About this task
Find the line containing "C1: none -> 330uF (plus W3, minus W7)", then return it and every line after it through the end of the records, exactly. Leave out pictures.

++++ Extracted material ++++

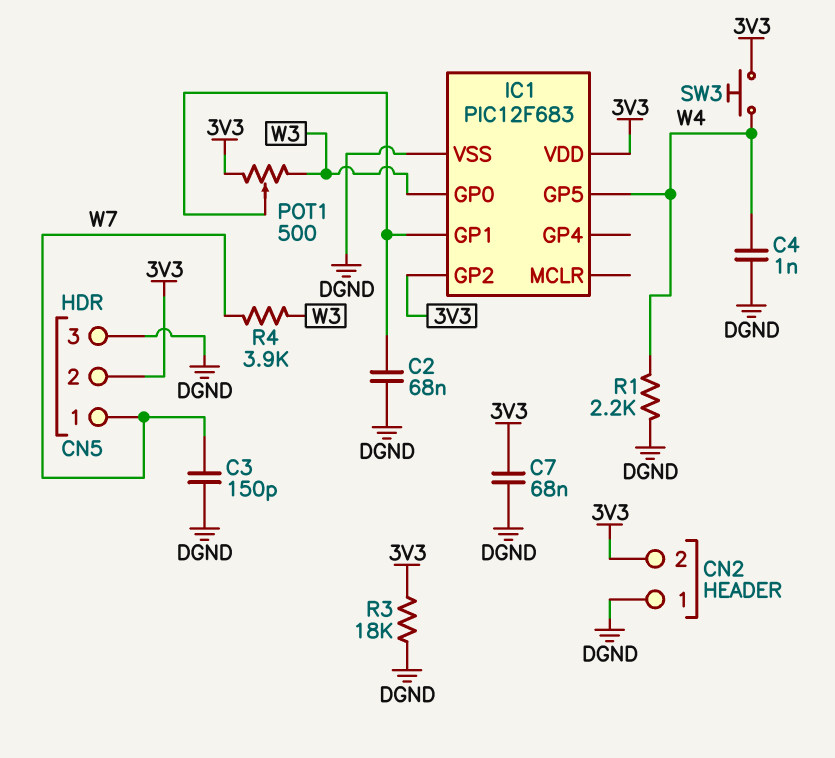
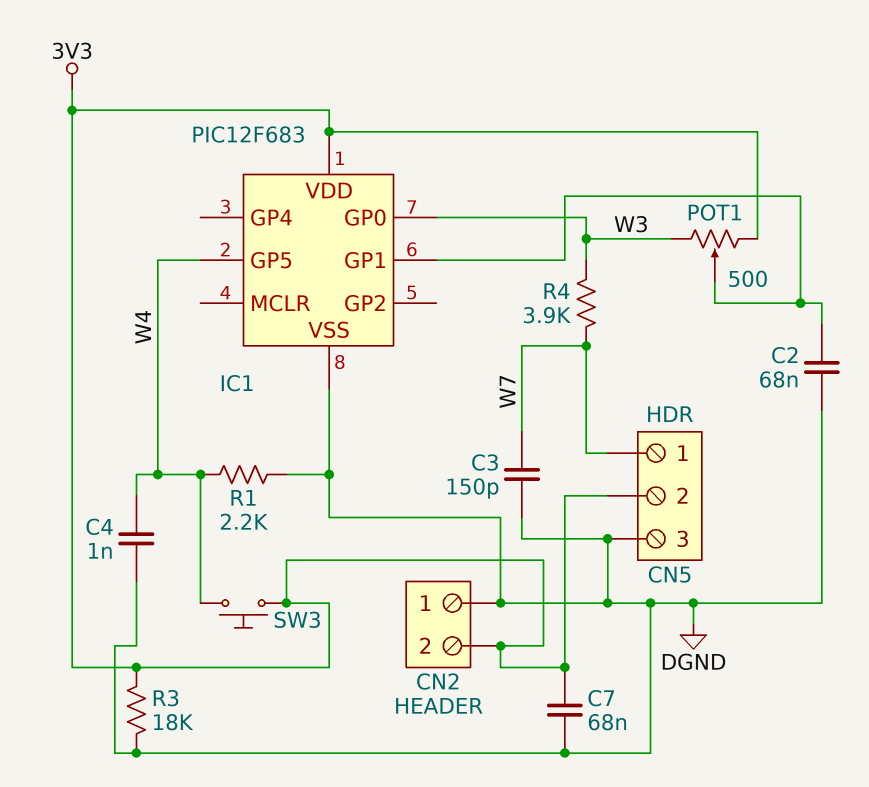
IC1 pin GP2: 3V3 -> none

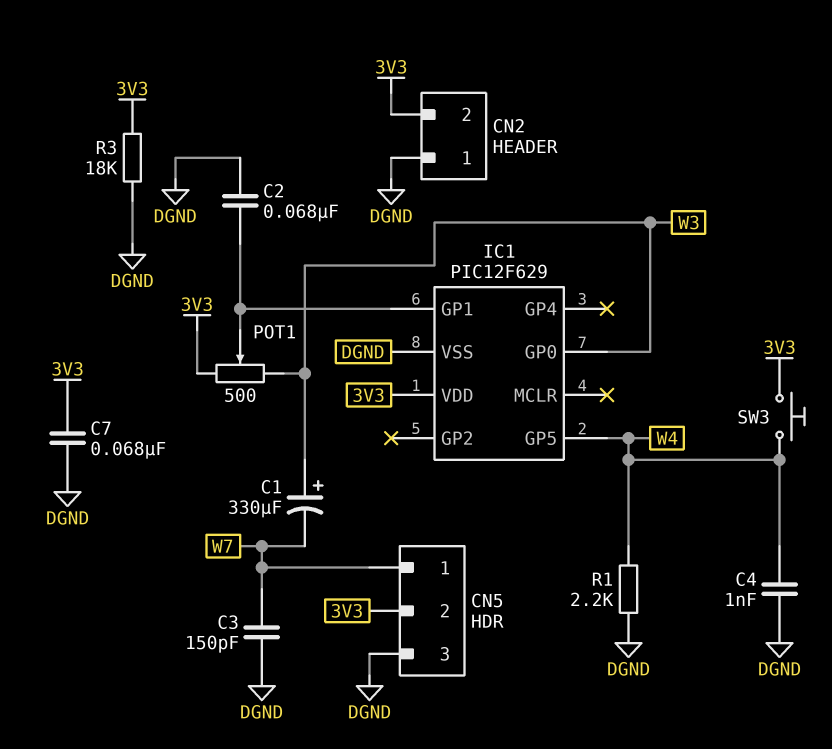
C1: none -> 330uF (plus W3, minus W7)
IC1: PIC12F683 -> PIC12F629
R4: 3.9k (W3, W7) -> none

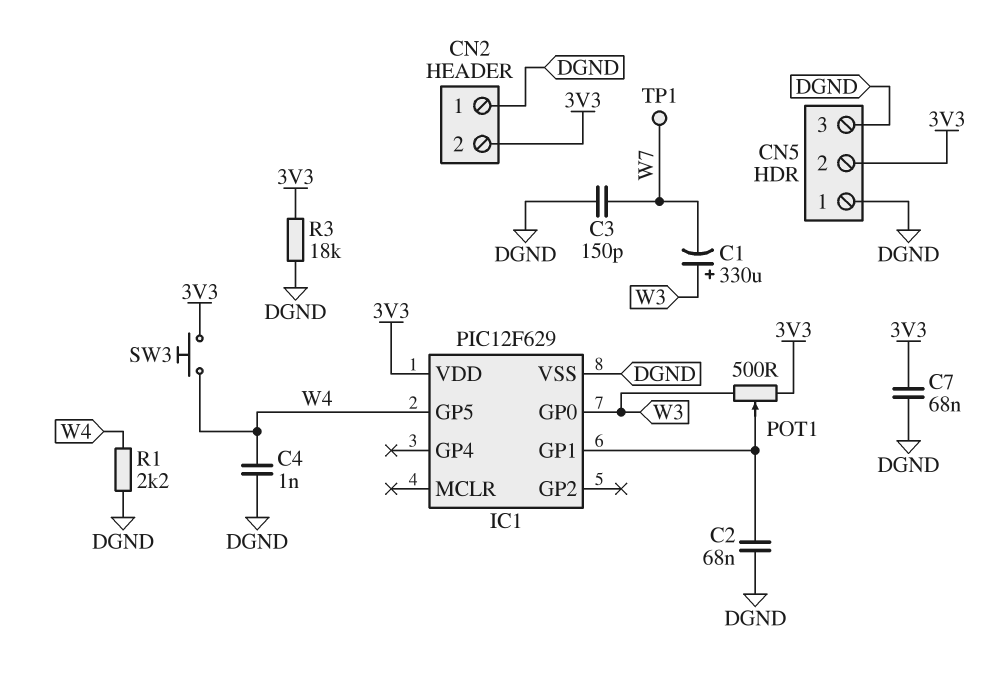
CN5 pin 1: W7 -> DGND
TP1: none -> test point (W7)

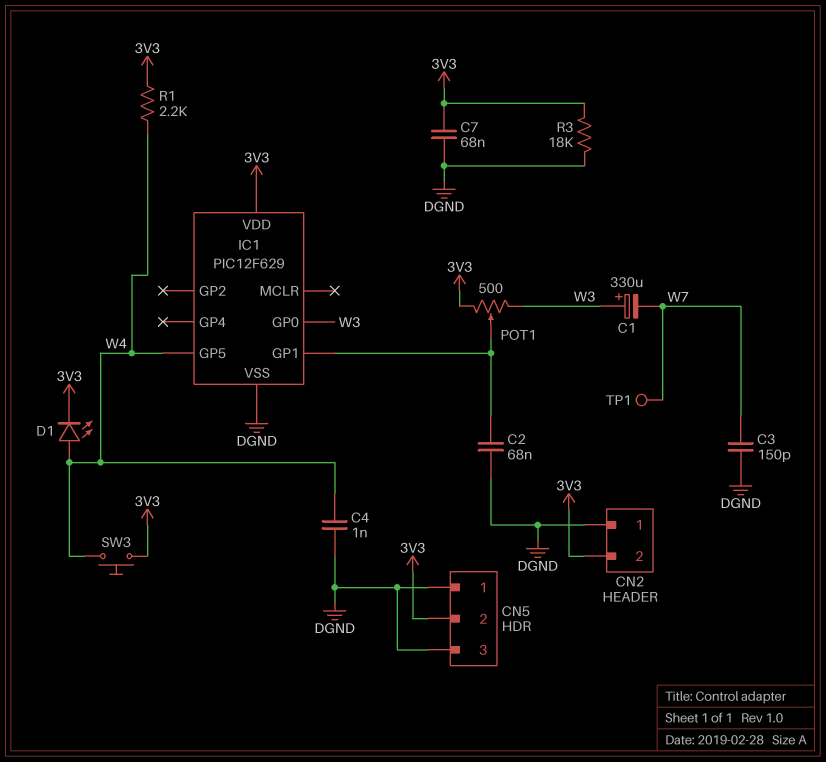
D1: none -> LED (A W4, K 3V3)
R1: 2.2k (DGND, W4) -> 2.2k (3V3, W4)

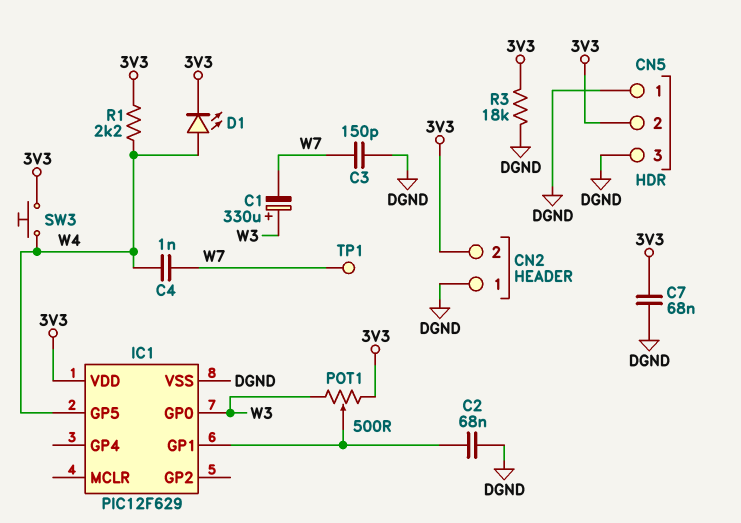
C4: 1nF (DGND, W4) -> 1nF (W4, W7)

++++

Solution to the problem
C1: none -> 330uF (plus W3, minus W7)
IC1: PIC12F683 -> PIC12F629
R4: 3.9k (W3, W7) -> none

CN5 pin 1: W7 -> DGND
TP1: none -> test point (W7)

D1: none -> LED (A W4, K 3V3)
R1: 2.2k (DGND, W4) -> 2.2k (3V3, W4)

C4: 1nF (DGND, W4) -> 1nF (W4, W7)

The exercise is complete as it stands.